Coordinate-based object records
>>

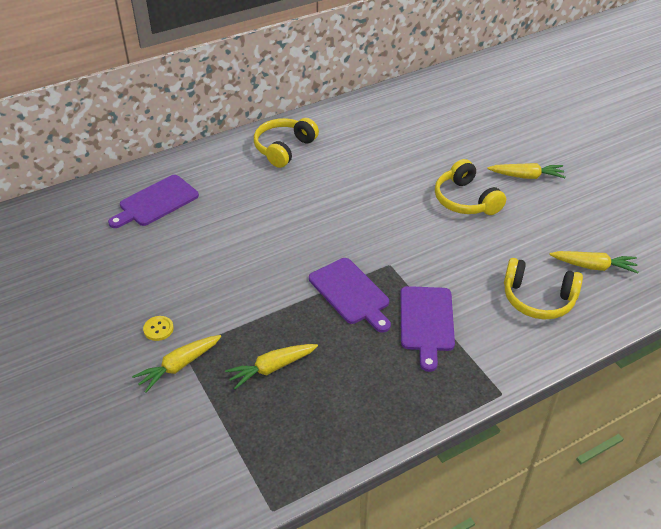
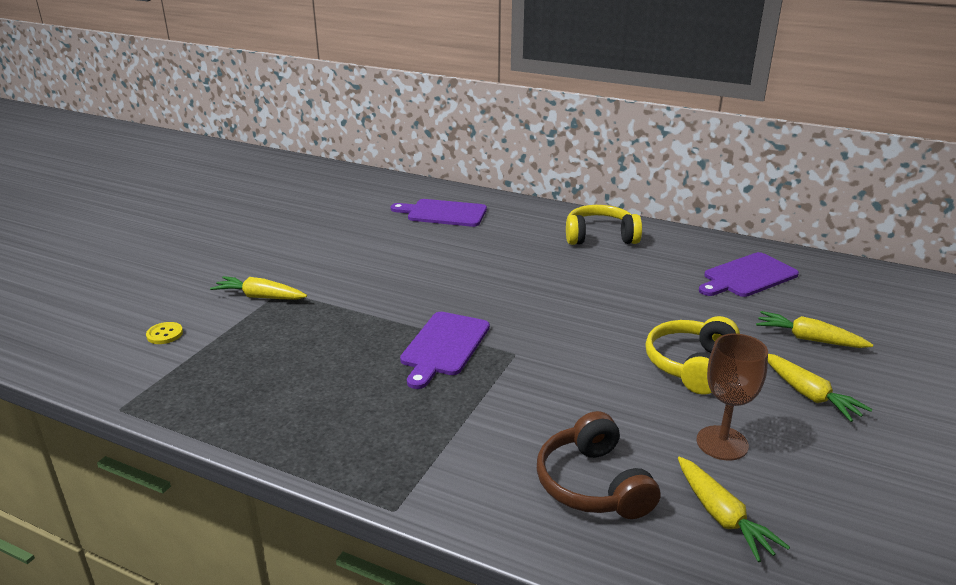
camera: 55 degrees right, 15 degrees down
(158, 329) = (295, 272): yellow button -> yellow button (165, 334)
(271, 368) = (297, 341): yellow carrot -> yellow carrot (808, 339)
(426, 322) = (454, 409): purple cutting board -> purple cutting board (747, 276)
(538, 299) = (593, 484): yellow headphones -> brown headphones
(540, 231) = (722, 443): none -> brown goblet

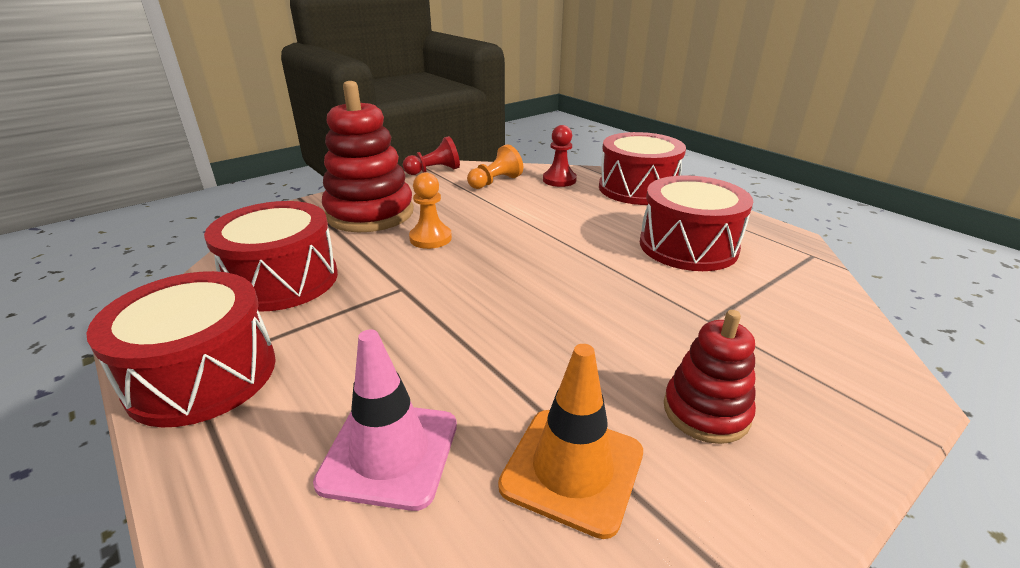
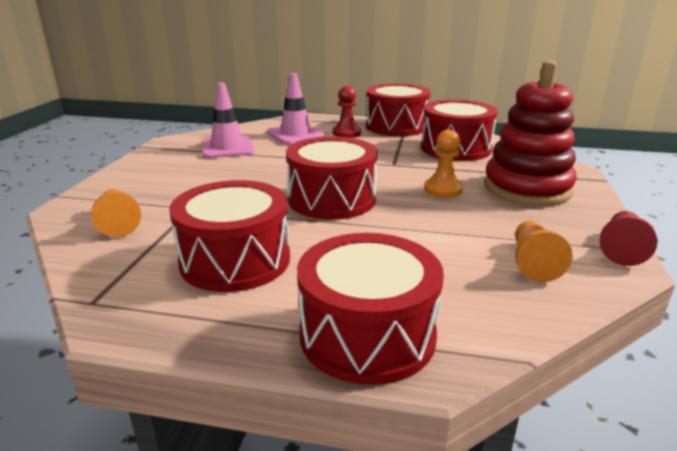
camera: 140 degrees right, 5 degrees down
(545, 269) = (332, 199): none -> red drum
(559, 180) = (482, 302): red pawn -> red pawn (346, 133)
(572, 469) = (227, 148): orange traffic cone -> pink traffic cone
(706, 411) = (180, 173): red stacking toy -> none
(805, 330) = (118, 223): none -> orange pawn

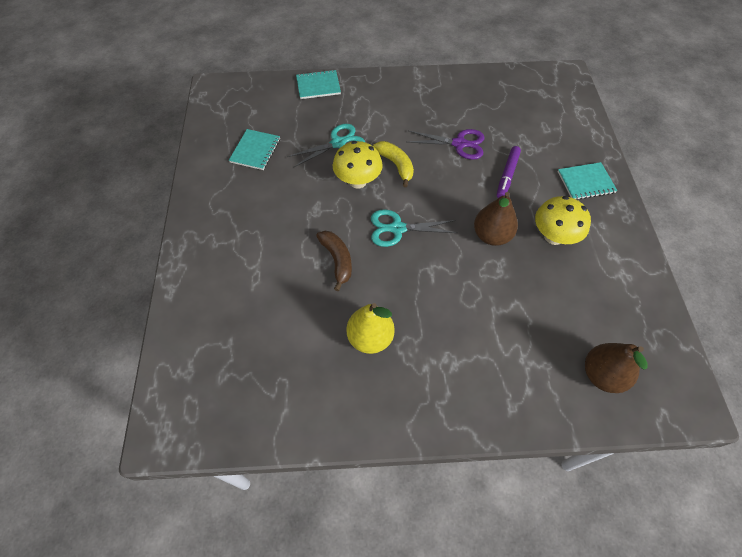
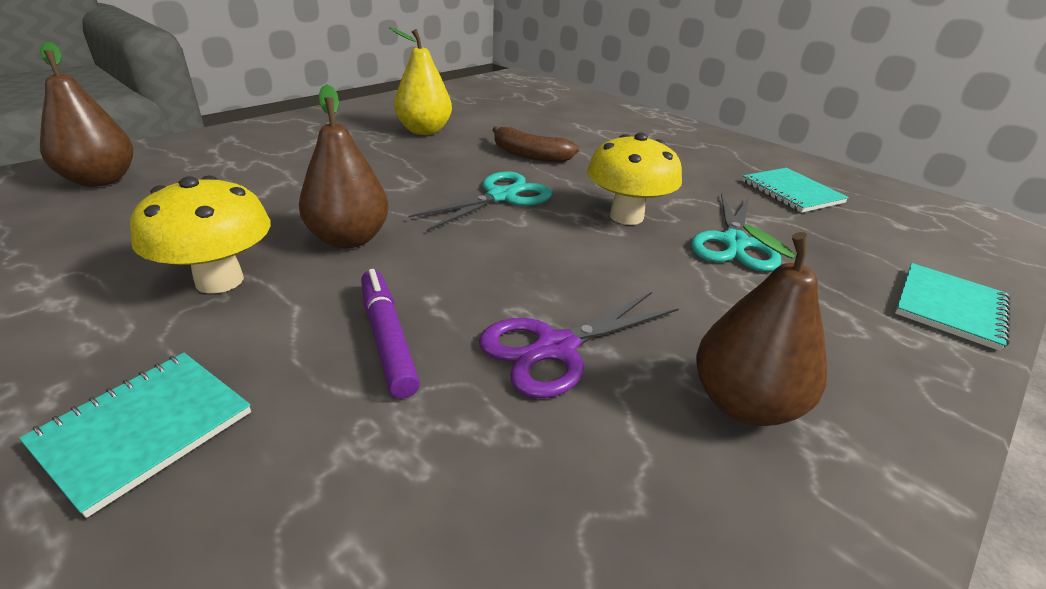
camera: 135 degrees right, 25 degrees down
(396, 165) = (611, 256): yellow banana -> none
(428, 104) = (743, 404): none -> brown pear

<<

**WHAT THIS TASK INVOLVES**
Take the lines from the one containing "camera: 135 degrees right, 25 degrees down" through the final line of the entries above, and set them down exactly, with nothing added.

**ANSWER AREA**
camera: 135 degrees right, 25 degrees down
(396, 165) = (611, 256): yellow banana -> none
(428, 104) = (743, 404): none -> brown pear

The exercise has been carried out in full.